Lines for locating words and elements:
________
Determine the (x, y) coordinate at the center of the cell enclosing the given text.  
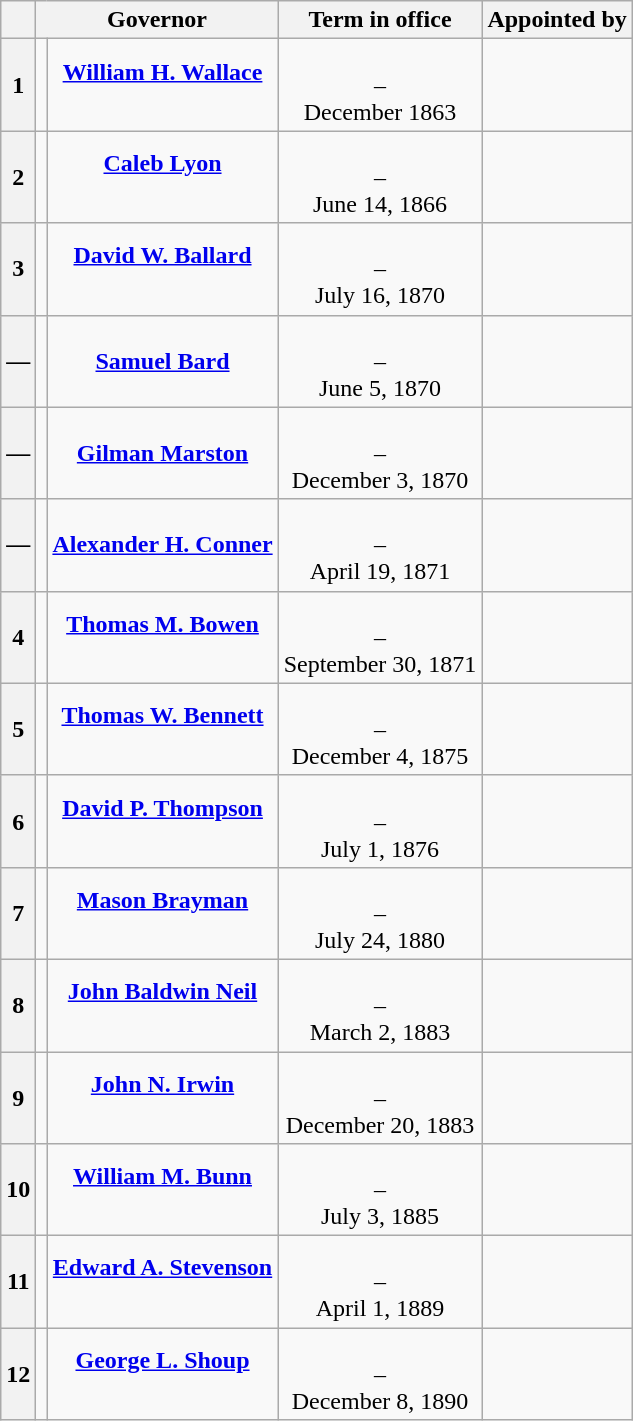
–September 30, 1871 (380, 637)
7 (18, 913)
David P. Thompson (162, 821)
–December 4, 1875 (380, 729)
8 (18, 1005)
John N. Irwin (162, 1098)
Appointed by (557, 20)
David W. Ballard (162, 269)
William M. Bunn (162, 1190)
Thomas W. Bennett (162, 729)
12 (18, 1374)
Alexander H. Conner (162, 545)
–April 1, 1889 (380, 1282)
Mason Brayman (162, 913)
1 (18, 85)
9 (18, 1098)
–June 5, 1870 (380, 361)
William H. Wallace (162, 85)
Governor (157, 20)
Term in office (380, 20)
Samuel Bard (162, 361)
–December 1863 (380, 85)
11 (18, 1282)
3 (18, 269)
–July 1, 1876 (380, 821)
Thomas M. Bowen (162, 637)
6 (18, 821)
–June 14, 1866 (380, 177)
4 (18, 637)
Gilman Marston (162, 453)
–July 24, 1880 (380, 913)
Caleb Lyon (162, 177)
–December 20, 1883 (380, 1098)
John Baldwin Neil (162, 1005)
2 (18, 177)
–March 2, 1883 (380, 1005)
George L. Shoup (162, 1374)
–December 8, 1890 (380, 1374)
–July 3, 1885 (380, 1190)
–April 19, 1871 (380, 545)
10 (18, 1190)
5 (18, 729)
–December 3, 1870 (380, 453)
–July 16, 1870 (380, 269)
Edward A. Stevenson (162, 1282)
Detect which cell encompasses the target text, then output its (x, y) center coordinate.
________
> _WHAT IS EXPECTED_: Copy the lines above word for word, leaving out the pictures.

> _RESULT BELOW_:
Determine the (x, y) coordinate at the center of the cell enclosing the given text.  
–September 30, 1871 (380, 637)
7 (18, 913)
David P. Thompson (162, 821)
–December 4, 1875 (380, 729)
8 (18, 1005)
John N. Irwin (162, 1098)
Appointed by (557, 20)
David W. Ballard (162, 269)
William M. Bunn (162, 1190)
Thomas W. Bennett (162, 729)
12 (18, 1374)
Alexander H. Conner (162, 545)
–April 1, 1889 (380, 1282)
Mason Brayman (162, 913)
1 (18, 85)
9 (18, 1098)
–June 5, 1870 (380, 361)
William H. Wallace (162, 85)
Governor (157, 20)
Term in office (380, 20)
Samuel Bard (162, 361)
–December 1863 (380, 85)
11 (18, 1282)
3 (18, 269)
–July 1, 1876 (380, 821)
Thomas M. Bowen (162, 637)
6 (18, 821)
–June 14, 1866 (380, 177)
4 (18, 637)
Gilman Marston (162, 453)
–July 24, 1880 (380, 913)
Caleb Lyon (162, 177)
–December 20, 1883 (380, 1098)
John Baldwin Neil (162, 1005)
2 (18, 177)
–March 2, 1883 (380, 1005)
George L. Shoup (162, 1374)
–December 8, 1890 (380, 1374)
–July 3, 1885 (380, 1190)
–April 19, 1871 (380, 545)
10 (18, 1190)
5 (18, 729)
–December 3, 1870 (380, 453)
–July 16, 1870 (380, 269)
Edward A. Stevenson (162, 1282)
Detect which cell encompasses the target text, then output its (x, y) center coordinate.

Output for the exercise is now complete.